**Prompt**:
Set down, word for word, the line with "yellow ellipse: (409, 88)" and the lines after it through the final line of the data below, without pictures.

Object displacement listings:
[Start of Attachment]
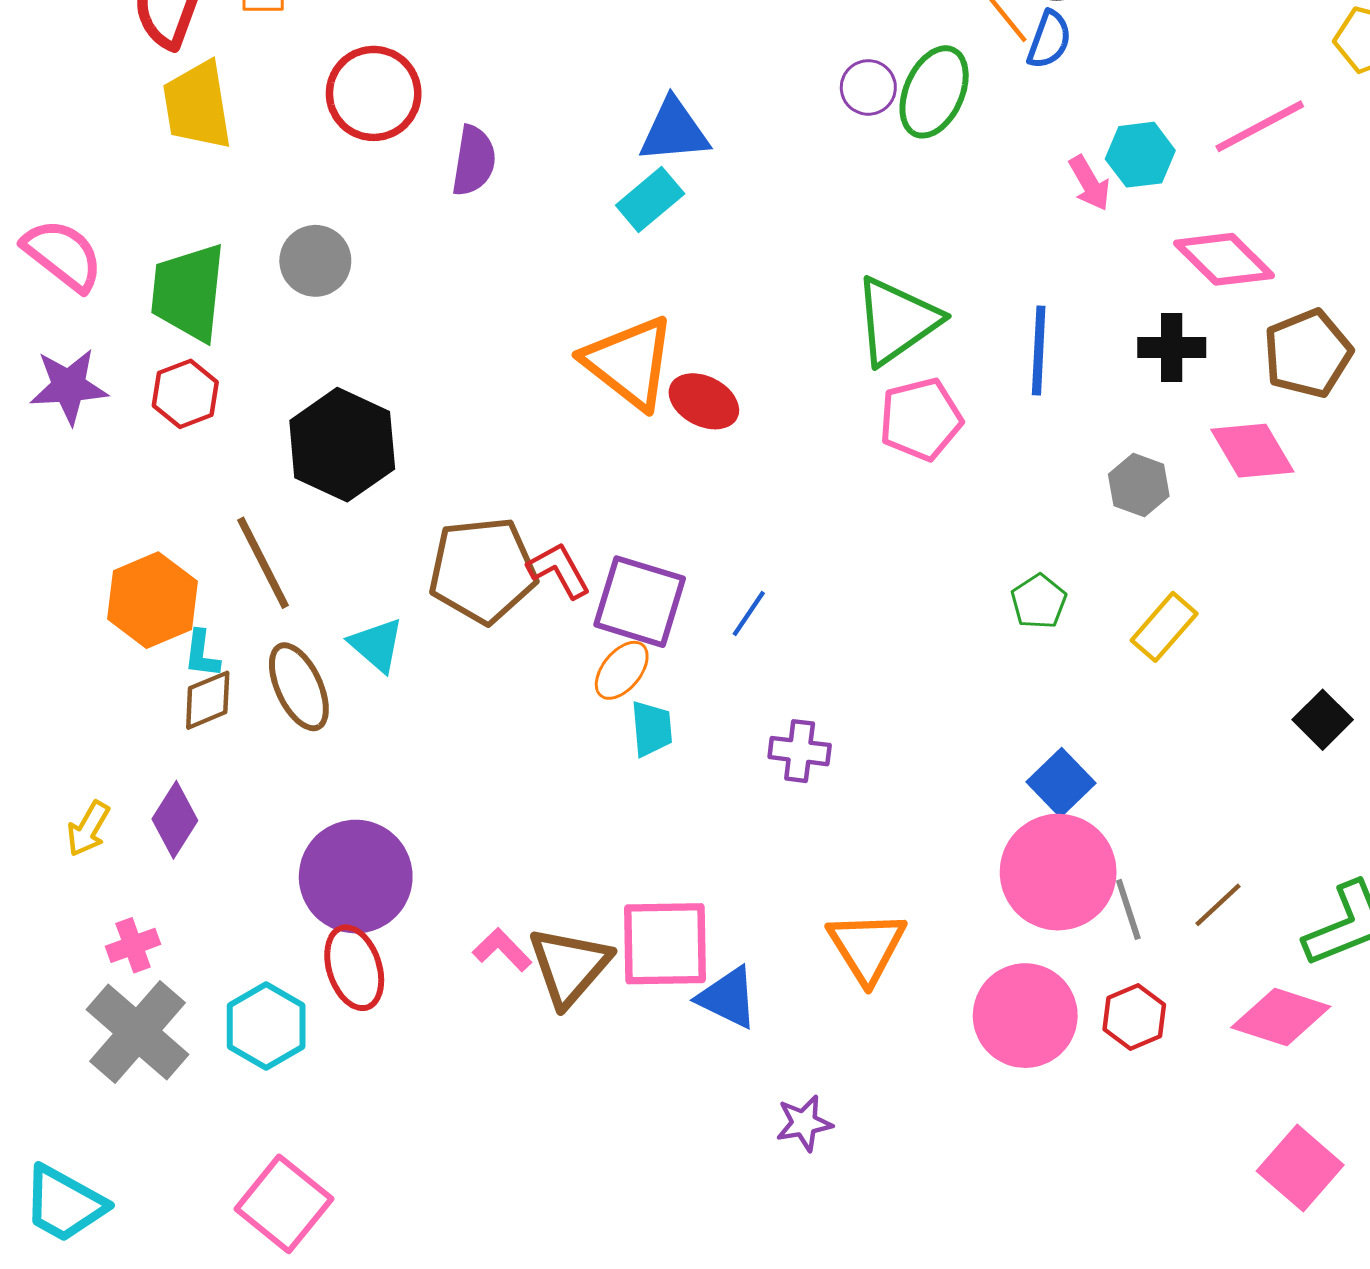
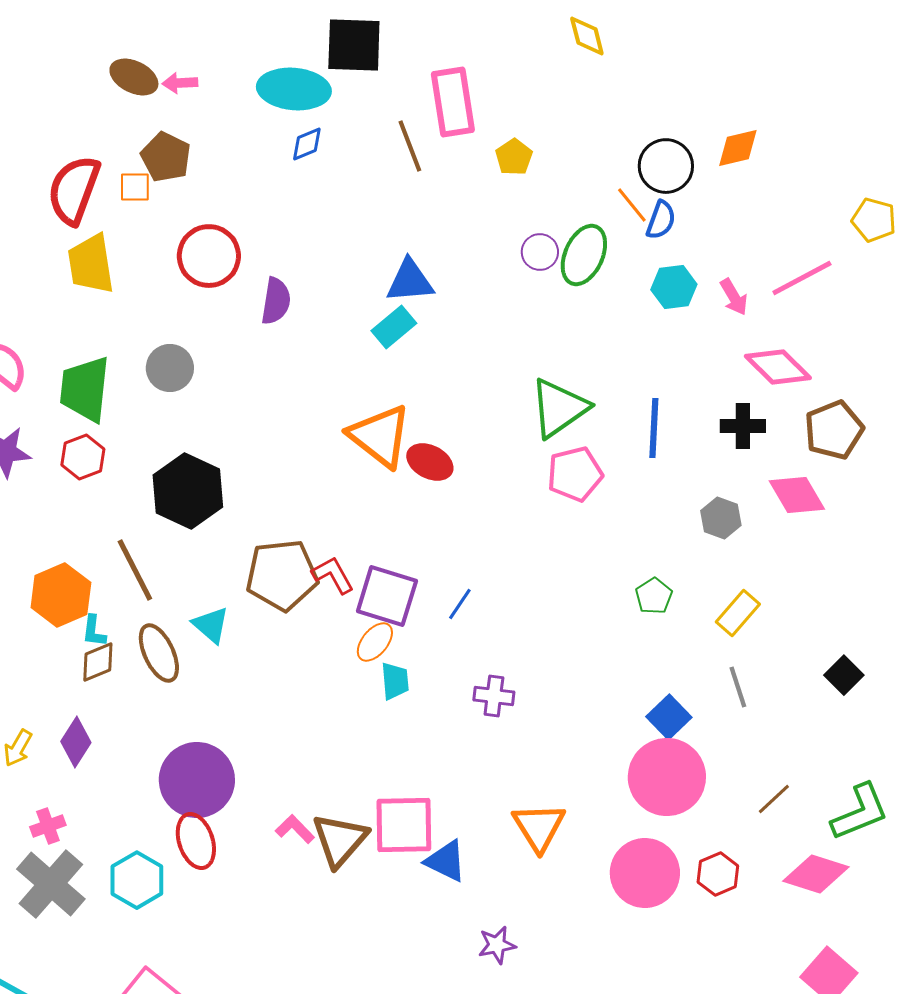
cyan hexagon: (1140, 155) -> (674, 287), moved
pink arrow: (1089, 183) -> (734, 297), moved
gray line: (1128, 909) -> (738, 687), moved

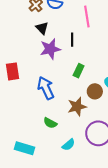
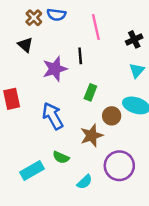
black triangle: (42, 28) -> (25, 45), moved
cyan rectangle: (24, 148) -> (32, 171), moved, turned -42

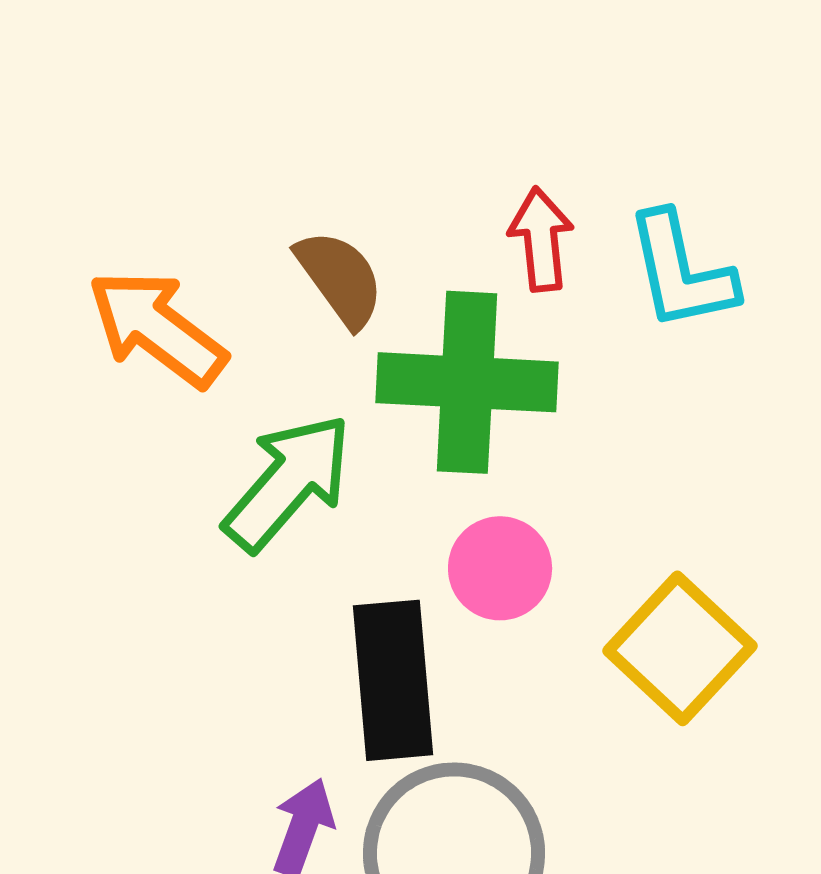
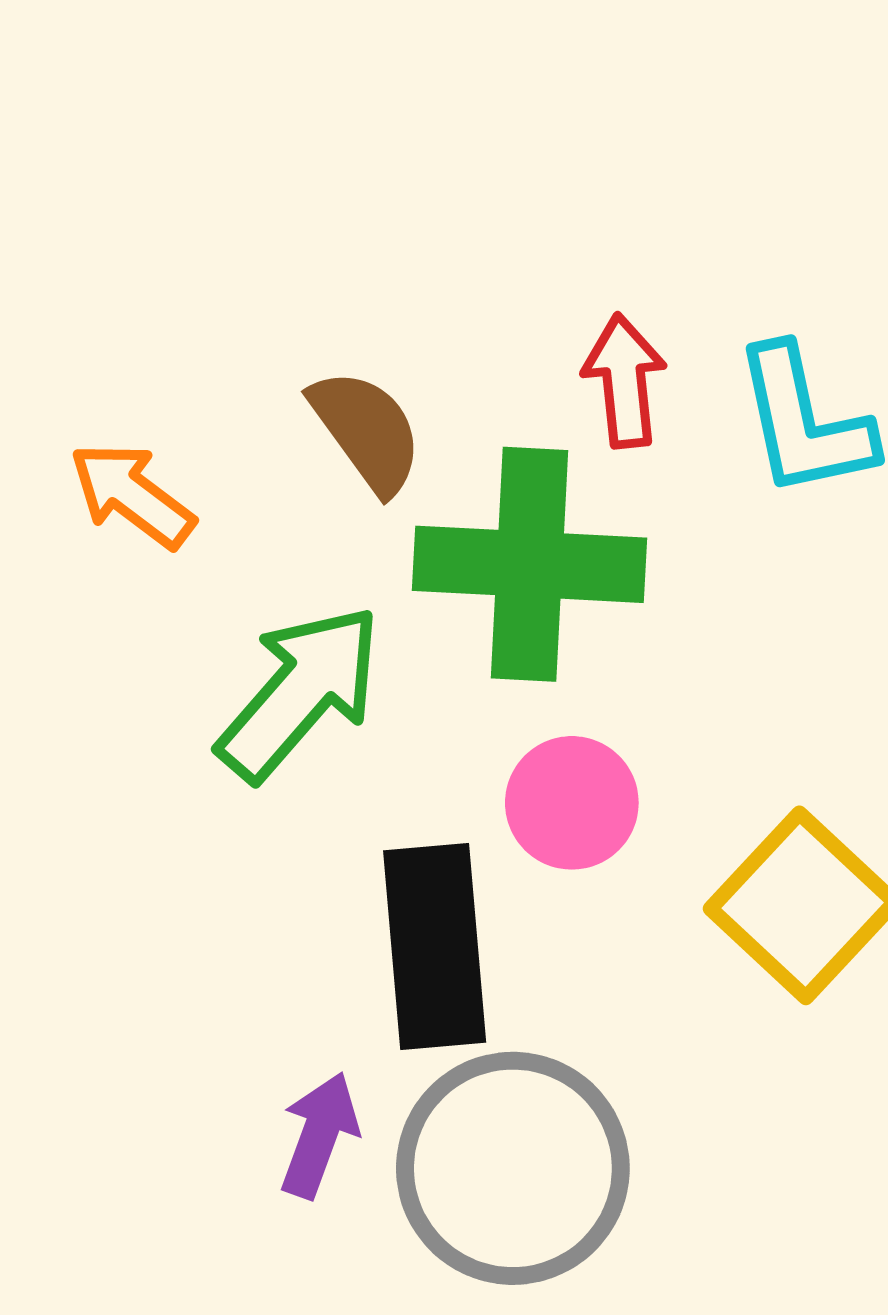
orange arrow: (157, 328) -> (132, 495), size x0.7

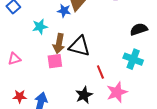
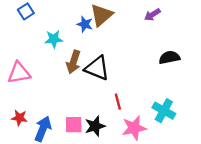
pink triangle: (14, 59) -> (19, 73), size x1.5
cyan cross: (133, 59) -> (164, 111), moved
pink square: (55, 61) -> (74, 125), moved

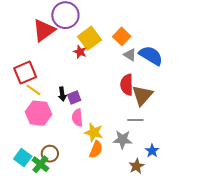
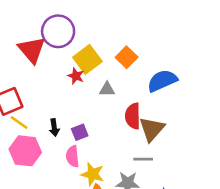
red triangle: (44, 30) -> (32, 50), turned -35
gray triangle: (130, 55) -> (107, 89), moved, turned -32
blue semicircle: (151, 56) -> (162, 81), turned -55
purple square: (74, 98) -> (80, 132), moved

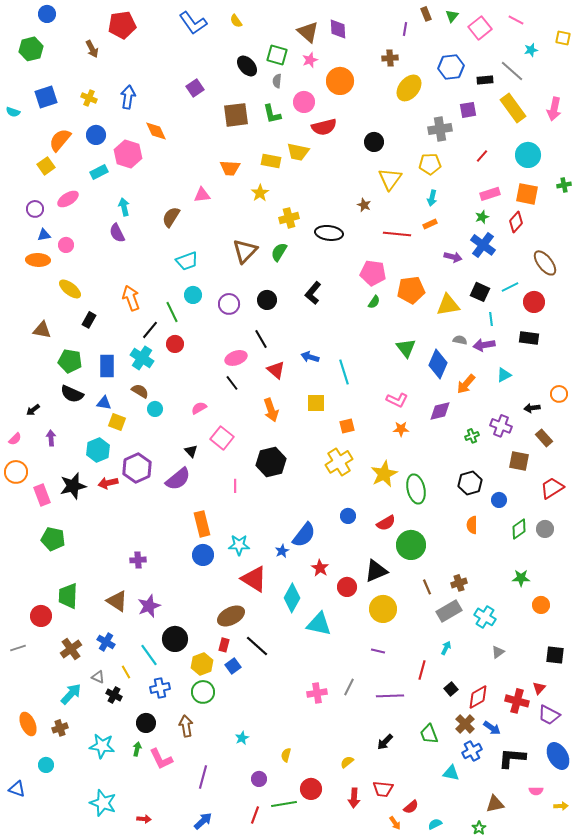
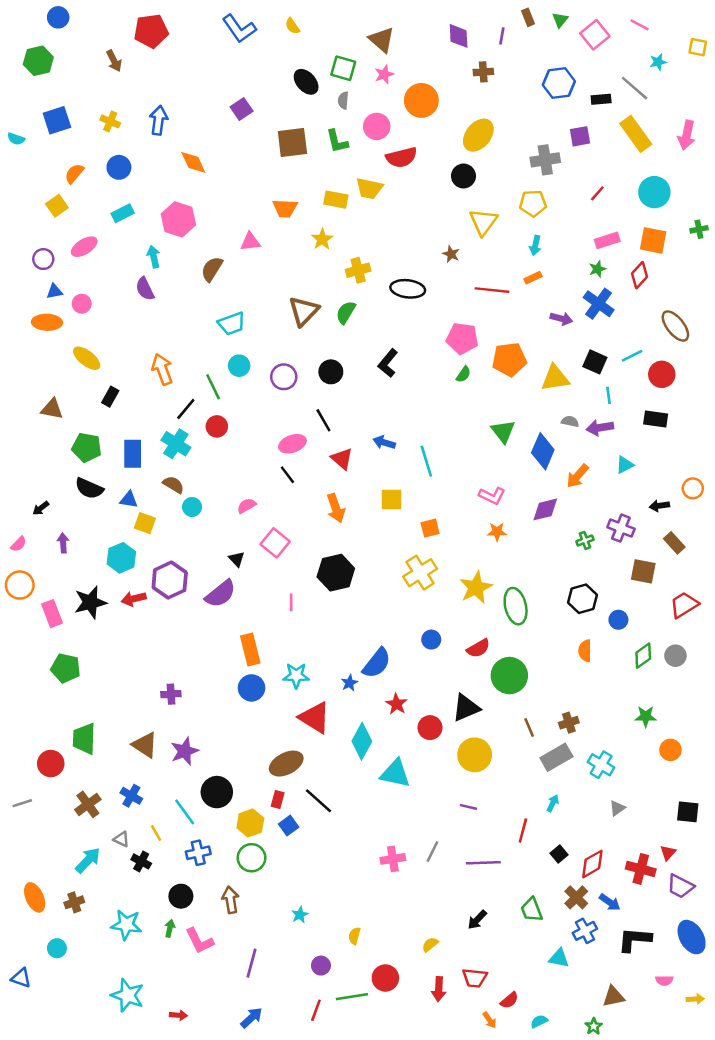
purple diamond: (338, 29) -> (459, 36), moved
yellow ellipse: (409, 88) -> (478, 135), moved
orange semicircle: (60, 140) -> (74, 174), size x0.7
pink hexagon: (128, 154) -> (178, 219), moved

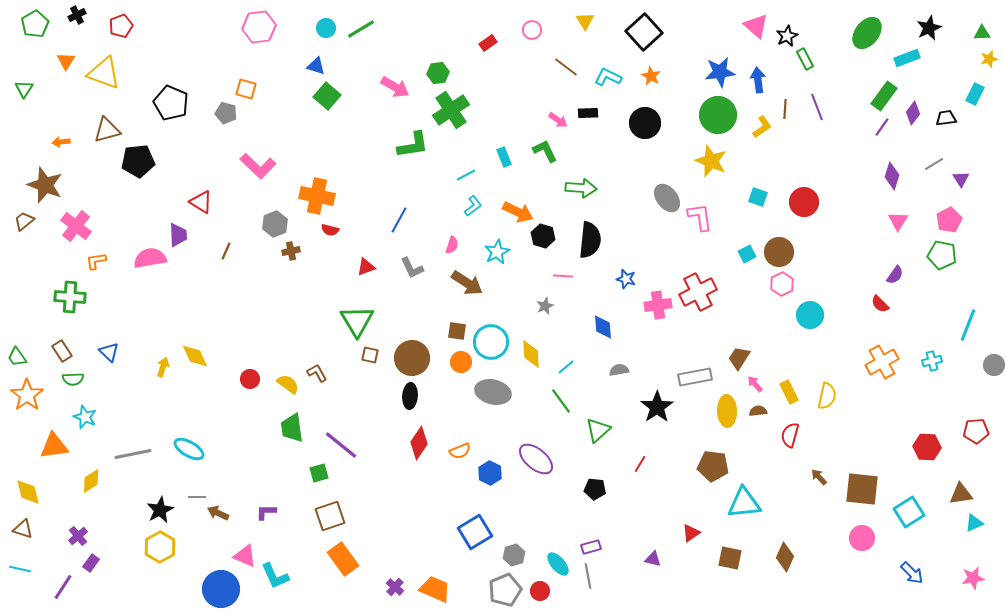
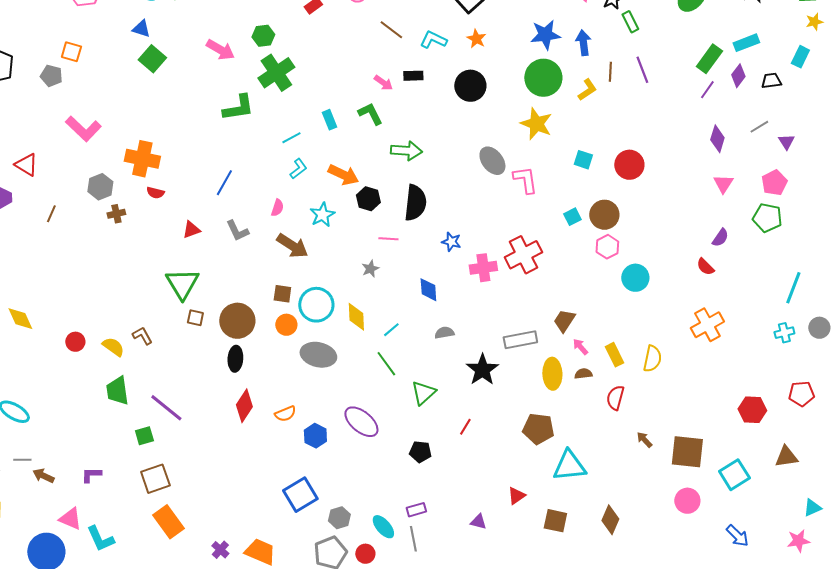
cyan rectangle: (907, 58) -> (746, 43), moved
cyan cross: (932, 361) -> (784, 333), moved
cyan triangle: (974, 523) -> (812, 508), moved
[End of Attachment]
**Response below**:
yellow ellipse: (409, 88) -> (478, 135), moved
orange semicircle: (60, 140) -> (74, 174), size x0.7
pink hexagon: (128, 154) -> (178, 219), moved

cyan rectangle: (907, 58) -> (746, 43), moved
cyan cross: (932, 361) -> (784, 333), moved
cyan triangle: (974, 523) -> (812, 508), moved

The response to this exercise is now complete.